▸ **WHAT IS REQUIRED**
Character for character, transcribe the entries below, minus the images.

(Beginning of EXCERPTED RECORDS)

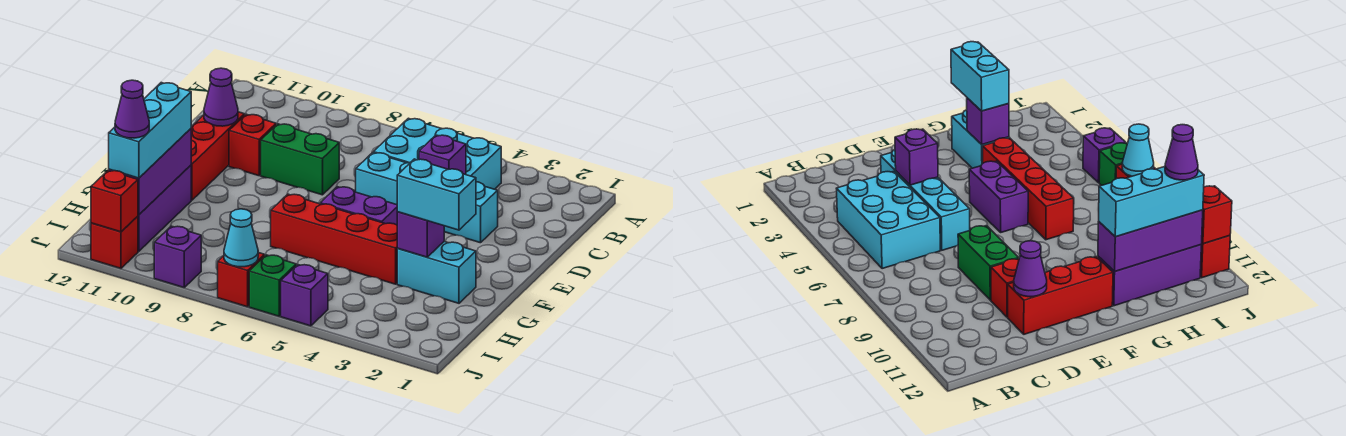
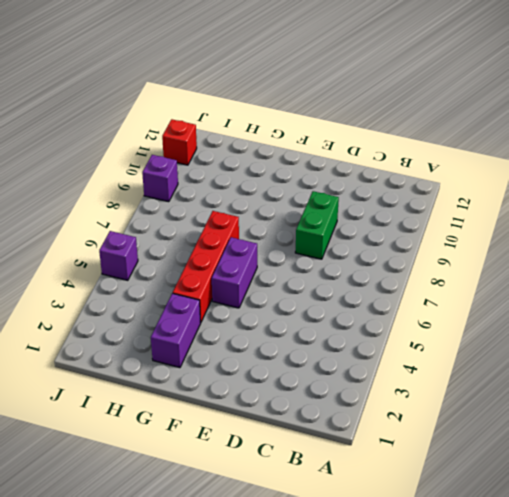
purple brick G2:G3 level 1 -> cyan brick G2:G3 level 1
none -> cyan brick B4:C6 level 1
none -> cyan brick D3:D6 level 1
none -> red brick D10 level 1

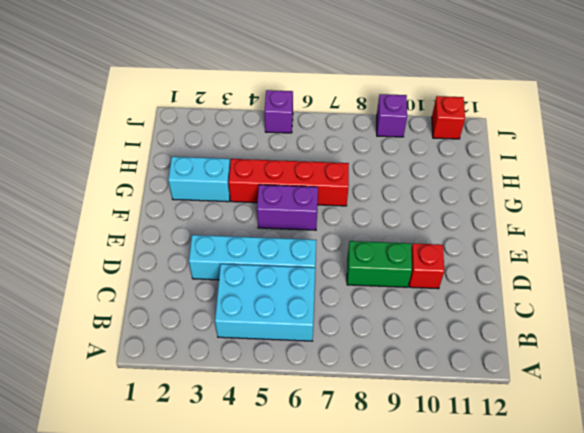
none -> red brick D11:F11 level 1
none -> purple brick G11:I11 level 1
none -> green brick J6 level 1

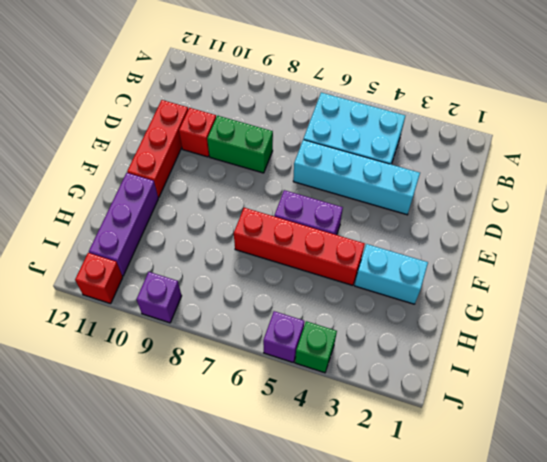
green brick J4 level 1 -> green brick J6 level 1
none -> red brick J7 level 1
none -> purple brick D4 level 2
none -> purple cone D11 level 2

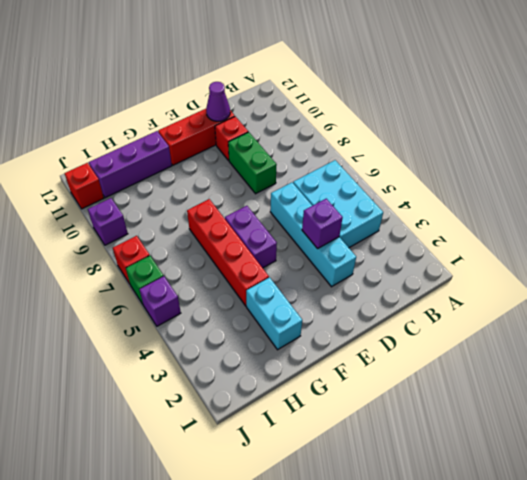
none -> purple brick G3 level 2
none -> purple brick G11:I11 level 2
none -> cyan cone J7 level 2

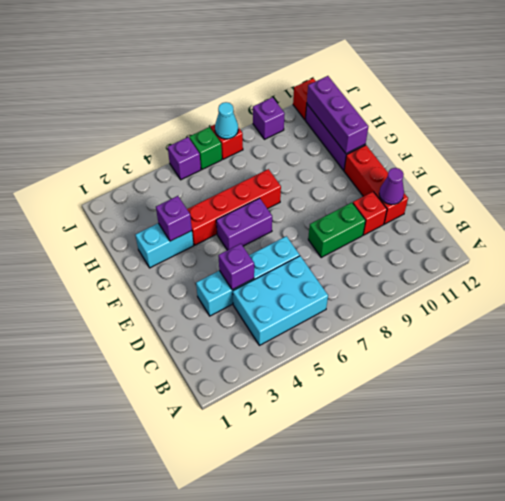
none -> red brick J11 level 2
none -> cyan brick G2:G3 level 3
none -> cyan brick G11:I11 level 3

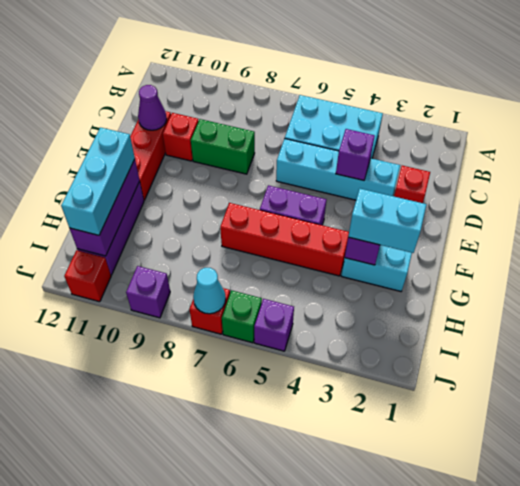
red brick D2 level 1 -> red brick J11 level 2
none -> purple cone I11 level 4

(End of EXCERPTED RECORDS)

▸ **RESPONSE TO THIS TASK**
purple brick G2:G3 level 1 -> cyan brick G2:G3 level 1
none -> cyan brick B4:C6 level 1
none -> cyan brick D3:D6 level 1
none -> red brick D10 level 1

none -> red brick D11:F11 level 1
none -> purple brick G11:I11 level 1
none -> green brick J6 level 1

green brick J4 level 1 -> green brick J6 level 1
none -> red brick J7 level 1
none -> purple brick D4 level 2
none -> purple cone D11 level 2

none -> purple brick G3 level 2
none -> purple brick G11:I11 level 2
none -> cyan cone J7 level 2

none -> red brick J11 level 2
none -> cyan brick G2:G3 level 3
none -> cyan brick G11:I11 level 3

red brick D2 level 1 -> red brick J11 level 2
none -> purple cone I11 level 4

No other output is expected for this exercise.